**Your objective:**
Below are entries; copy exactly the lines from the one with "delete | fungus" through the one with "hammer (ebony) |", both included, and leave out the rest.

Extracted records:
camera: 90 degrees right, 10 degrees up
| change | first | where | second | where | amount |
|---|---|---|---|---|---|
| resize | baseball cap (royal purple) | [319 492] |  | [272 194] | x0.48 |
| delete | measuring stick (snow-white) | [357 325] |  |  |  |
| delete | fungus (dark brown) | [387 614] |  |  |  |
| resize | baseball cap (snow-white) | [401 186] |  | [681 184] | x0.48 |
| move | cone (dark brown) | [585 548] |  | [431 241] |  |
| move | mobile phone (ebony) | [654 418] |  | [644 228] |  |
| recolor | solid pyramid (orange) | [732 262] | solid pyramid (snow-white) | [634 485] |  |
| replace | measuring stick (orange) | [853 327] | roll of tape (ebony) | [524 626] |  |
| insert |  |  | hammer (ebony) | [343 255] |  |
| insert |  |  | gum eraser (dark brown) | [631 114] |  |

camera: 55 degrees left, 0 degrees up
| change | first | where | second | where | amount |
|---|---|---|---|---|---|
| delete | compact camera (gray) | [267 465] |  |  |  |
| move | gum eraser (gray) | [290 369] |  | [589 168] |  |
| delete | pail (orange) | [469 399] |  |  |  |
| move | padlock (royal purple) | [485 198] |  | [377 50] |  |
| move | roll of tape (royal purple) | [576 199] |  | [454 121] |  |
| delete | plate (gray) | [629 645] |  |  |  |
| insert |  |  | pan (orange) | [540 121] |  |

--

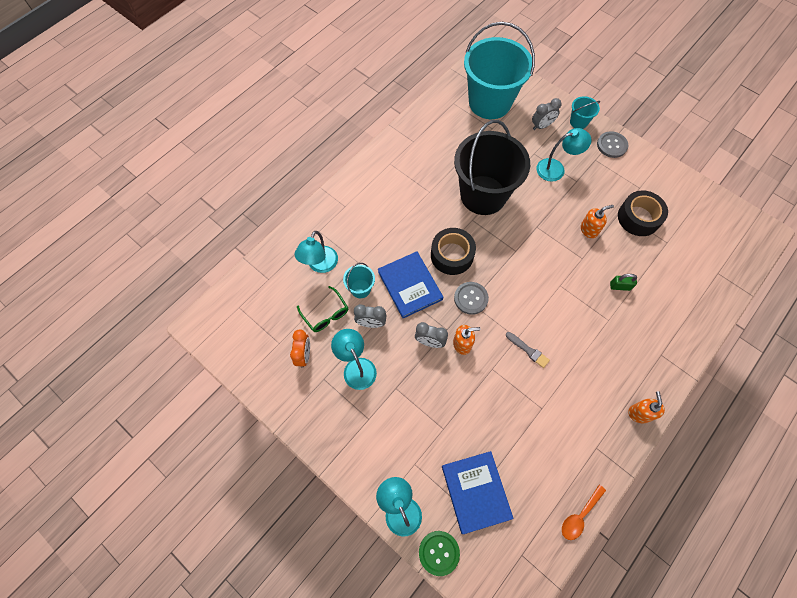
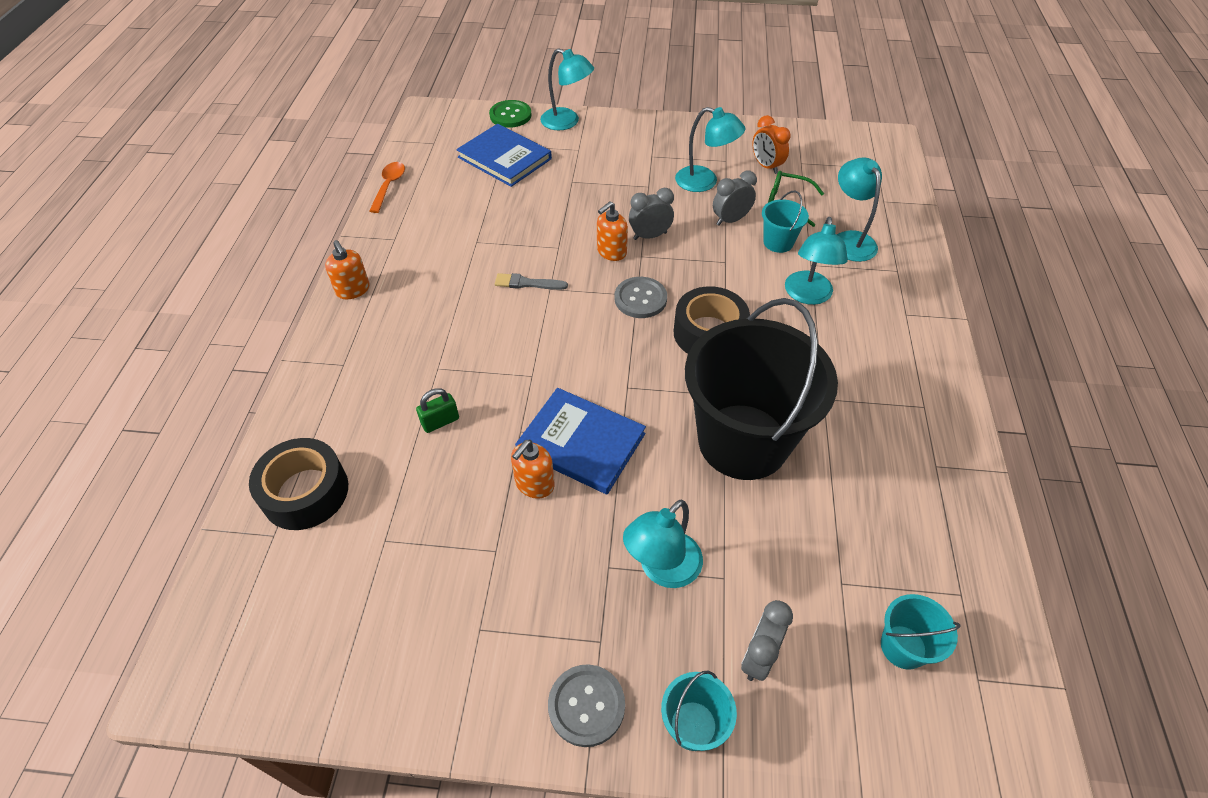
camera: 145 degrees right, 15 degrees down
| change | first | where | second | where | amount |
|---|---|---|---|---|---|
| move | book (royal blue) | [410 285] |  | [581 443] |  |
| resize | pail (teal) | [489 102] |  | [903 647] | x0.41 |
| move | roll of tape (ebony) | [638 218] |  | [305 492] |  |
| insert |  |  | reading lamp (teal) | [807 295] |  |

**Result:**
| delete | fungus (dark brown) | [387 614] |  |  |  |
| resize | baseball cap (snow-white) | [401 186] |  | [681 184] | x0.48 |
| move | cone (dark brown) | [585 548] |  | [431 241] |  |
| move | mobile phone (ebony) | [654 418] |  | [644 228] |  |
| recolor | solid pyramid (orange) | [732 262] | solid pyramid (snow-white) | [634 485] |  |
| replace | measuring stick (orange) | [853 327] | roll of tape (ebony) | [524 626] |  |
| insert |  |  | hammer (ebony) | [343 255] |  |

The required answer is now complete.